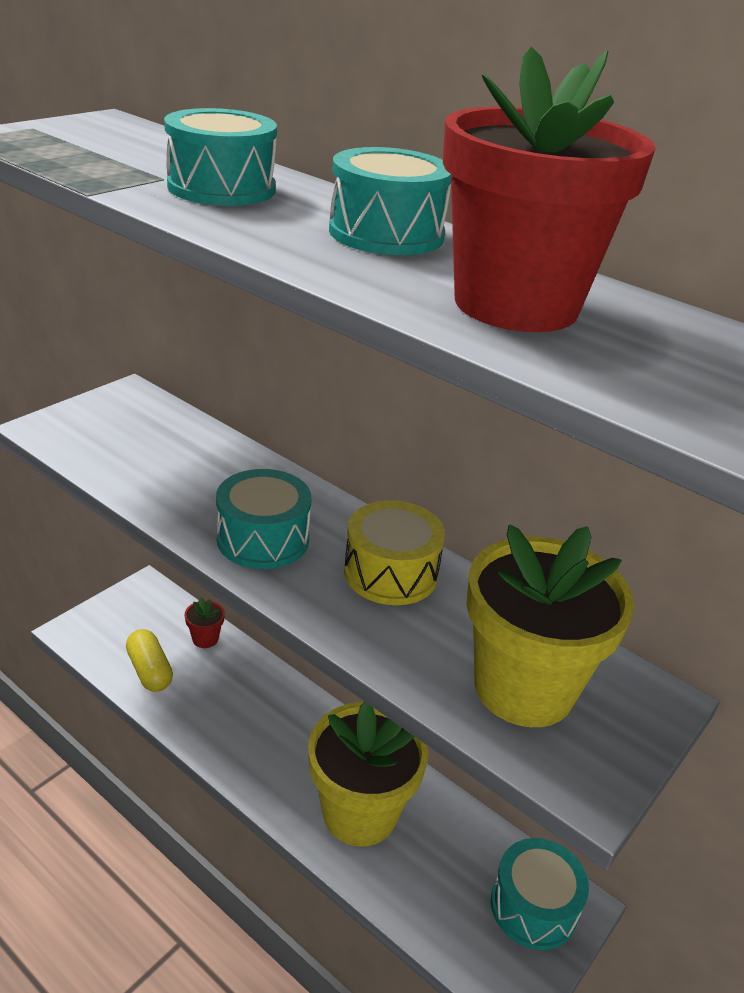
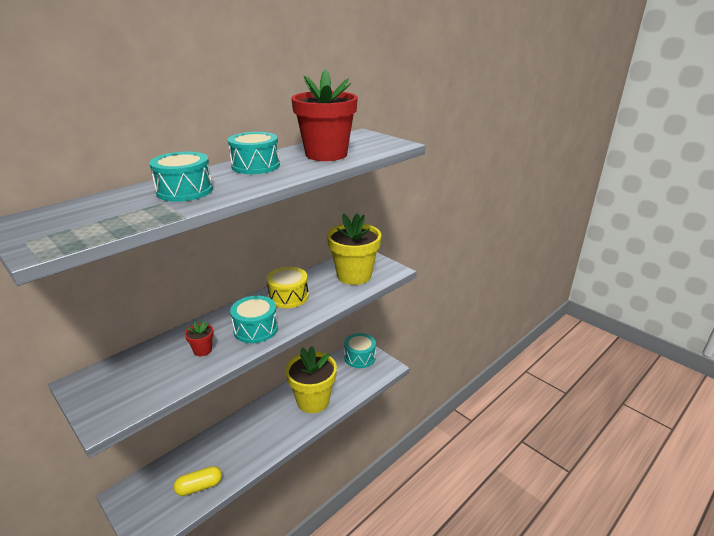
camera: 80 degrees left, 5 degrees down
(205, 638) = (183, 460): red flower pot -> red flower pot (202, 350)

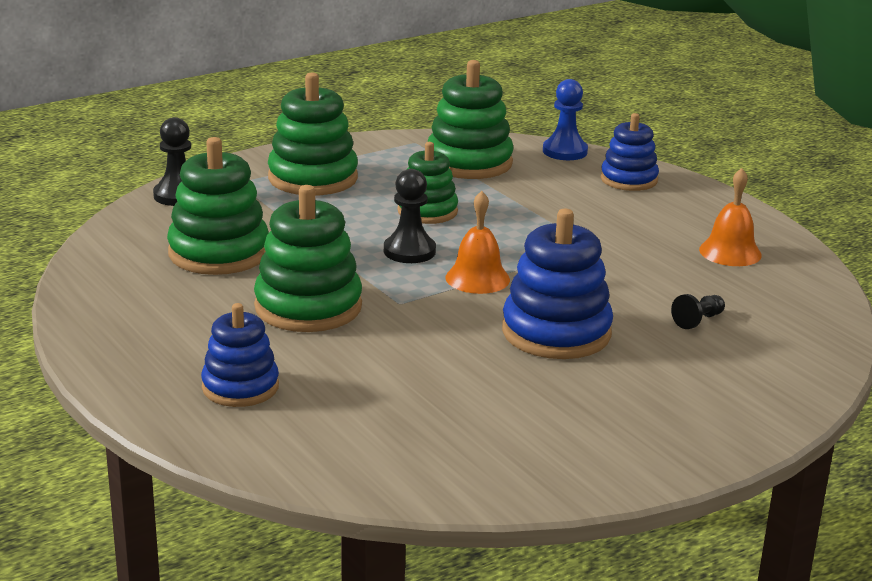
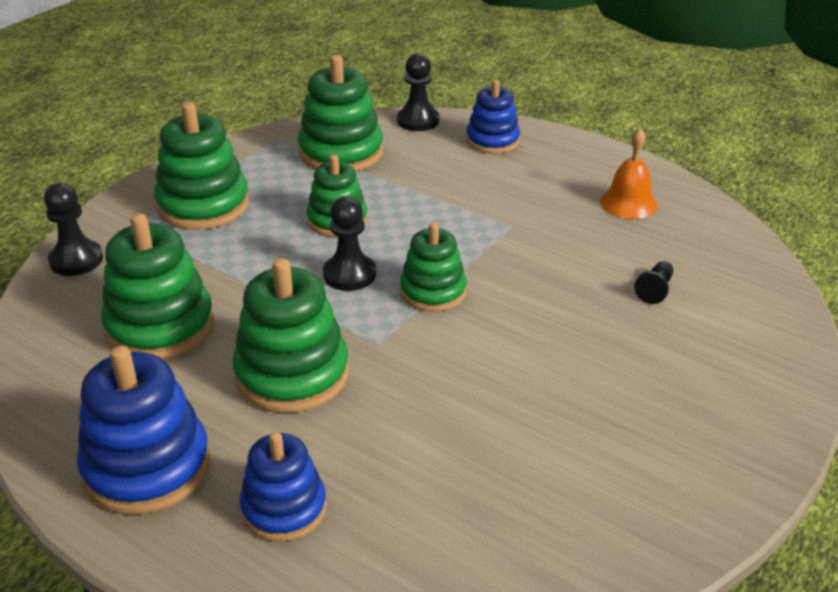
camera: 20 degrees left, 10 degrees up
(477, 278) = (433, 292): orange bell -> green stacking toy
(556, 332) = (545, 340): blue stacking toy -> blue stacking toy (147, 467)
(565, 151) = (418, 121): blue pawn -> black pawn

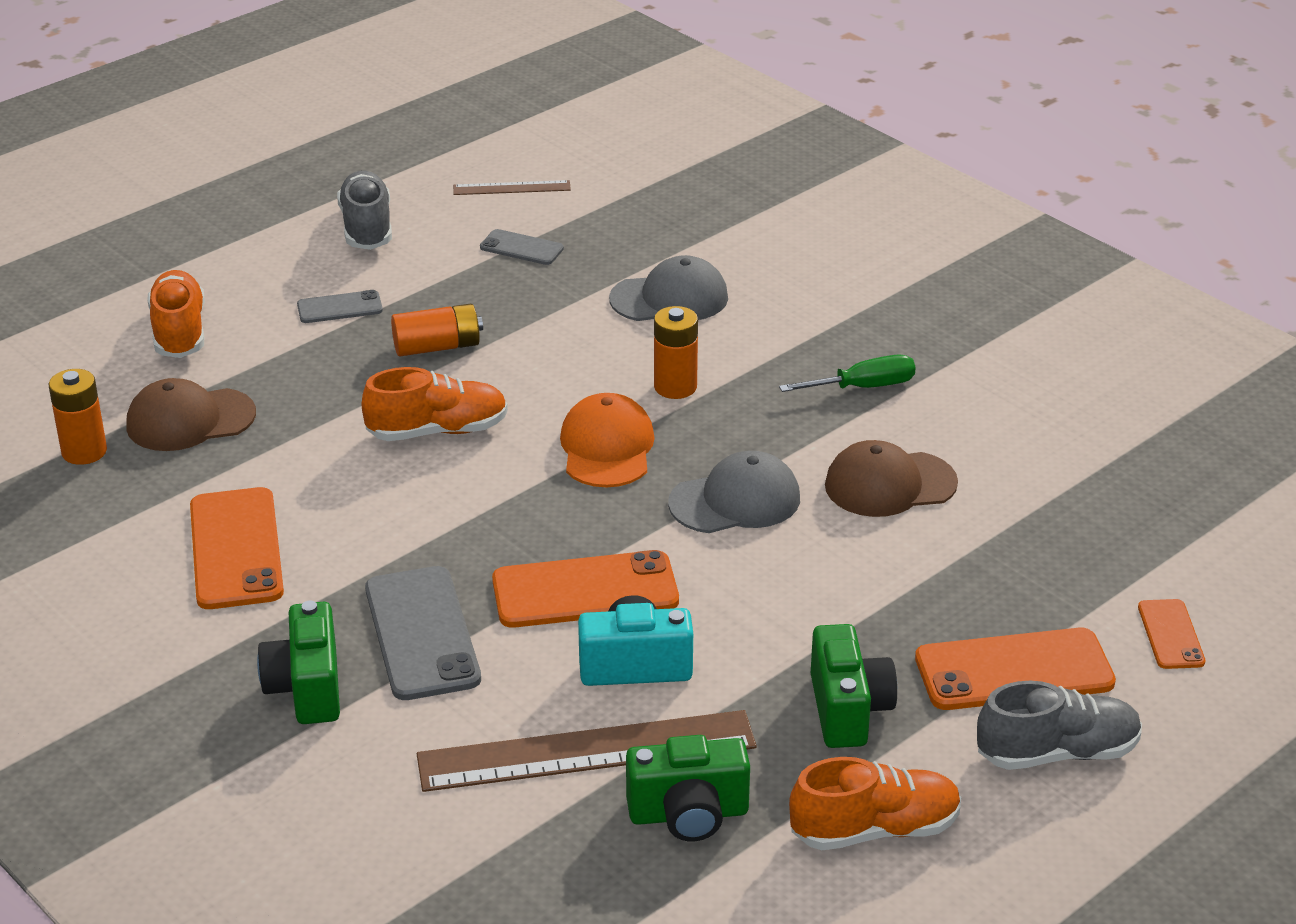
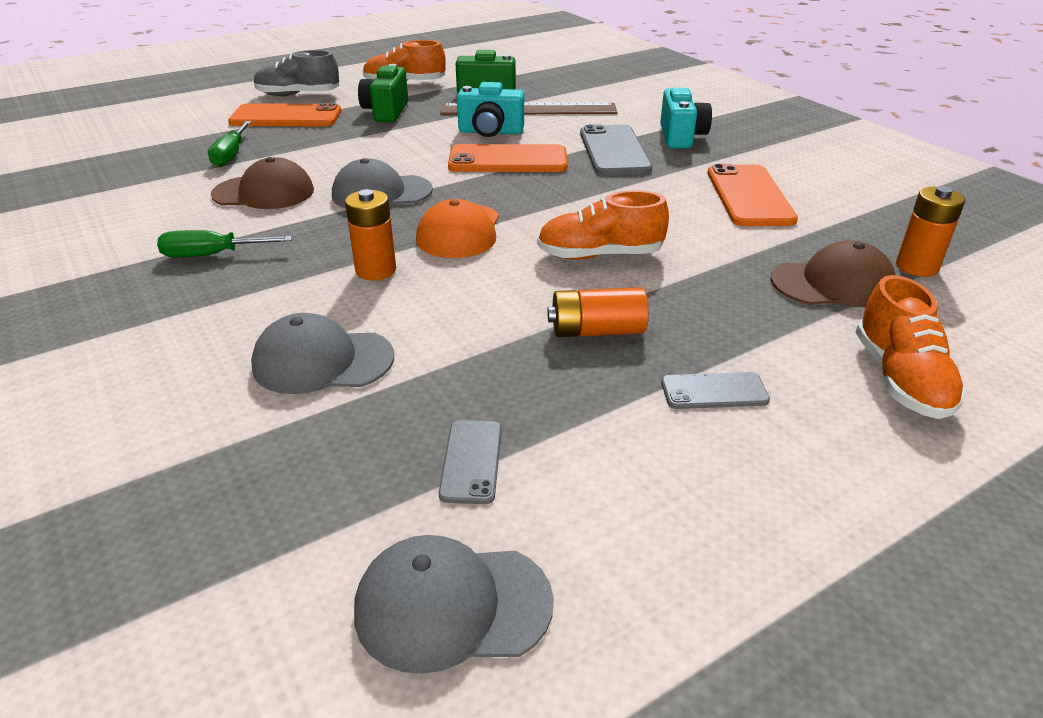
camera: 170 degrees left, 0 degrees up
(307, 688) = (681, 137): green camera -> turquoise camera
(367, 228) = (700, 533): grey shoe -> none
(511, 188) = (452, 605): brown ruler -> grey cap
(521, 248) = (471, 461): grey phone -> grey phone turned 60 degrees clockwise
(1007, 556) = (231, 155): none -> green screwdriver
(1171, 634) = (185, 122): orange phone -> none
#####
**What you are asked to do:** Return the lines exactly, from the one containing "(205, 638) = (183, 460): red" through the last line above, including both ends and excluding every picture.

**Written response:**
(205, 638) = (183, 460): red flower pot -> red flower pot (202, 350)

camera: 20 degrees left, 10 degrees up
(477, 278) = (433, 292): orange bell -> green stacking toy
(556, 332) = (545, 340): blue stacking toy -> blue stacking toy (147, 467)
(565, 151) = (418, 121): blue pawn -> black pawn

camera: 170 degrees left, 0 degrees up
(307, 688) = (681, 137): green camera -> turquoise camera
(367, 228) = (700, 533): grey shoe -> none
(511, 188) = (452, 605): brown ruler -> grey cap
(521, 248) = (471, 461): grey phone -> grey phone turned 60 degrees clockwise
(1007, 556) = (231, 155): none -> green screwdriver
(1171, 634) = (185, 122): orange phone -> none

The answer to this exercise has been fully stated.